Task to complete:
All lines with the word "green" are to be found and copied from the listing.

Source data:
::::
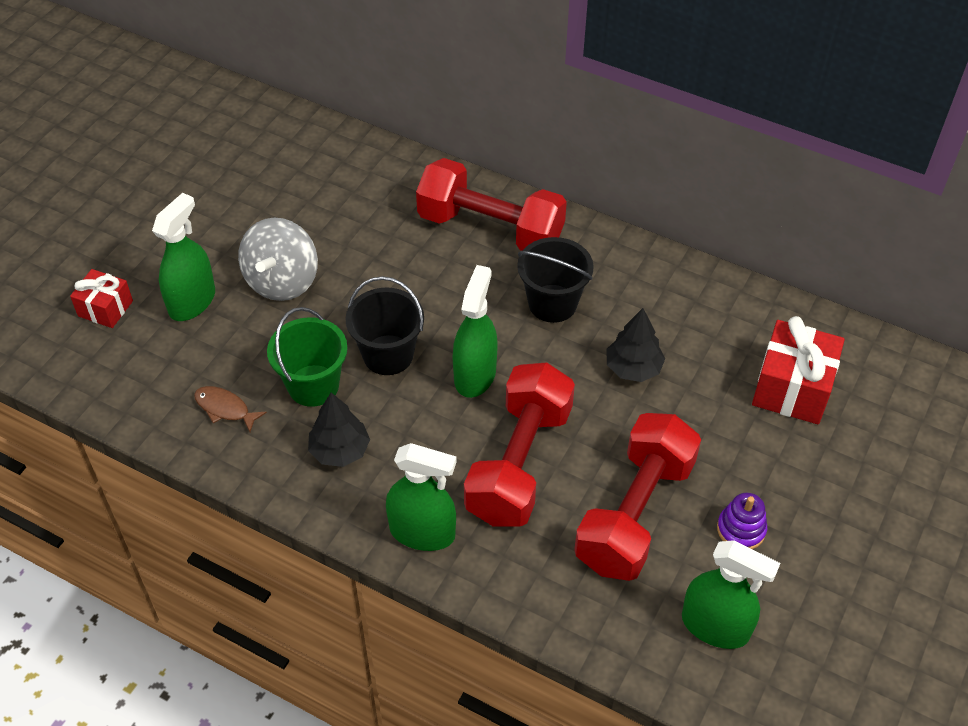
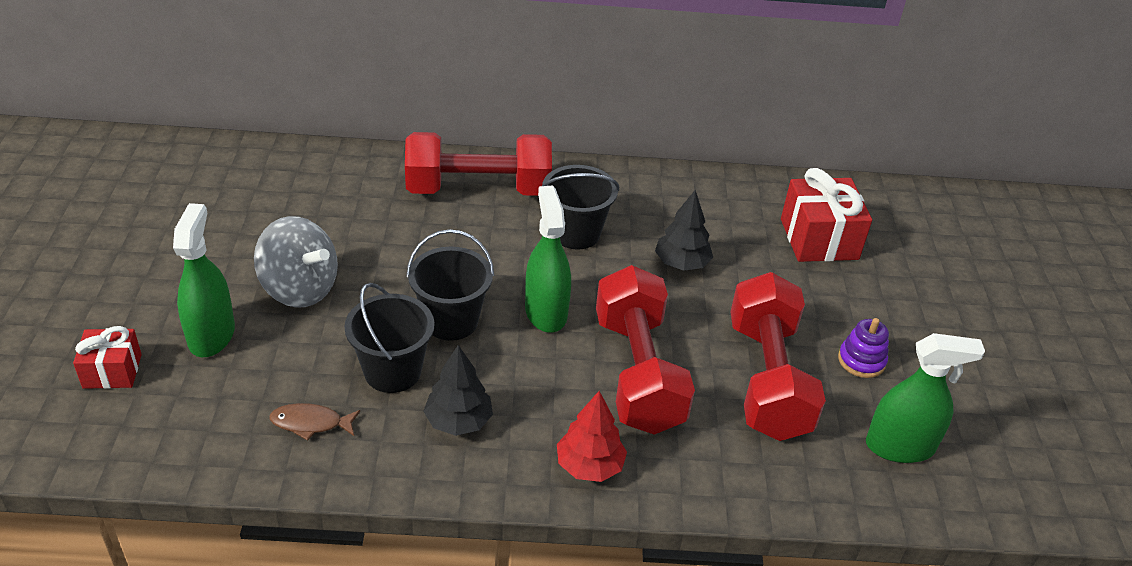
camera: 30 degrees left, 10 degrees down
(282, 281) = (299, 288): grey spinning top -> grey spinning top turned 45 degrees counterclockwise
(313, 385) = (392, 371): green bucket -> black bucket
(422, 532) = (589, 466): green spray bottle -> red tree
::::
Written solution:
(313, 385) = (392, 371): green bucket -> black bucket
(422, 532) = (589, 466): green spray bottle -> red tree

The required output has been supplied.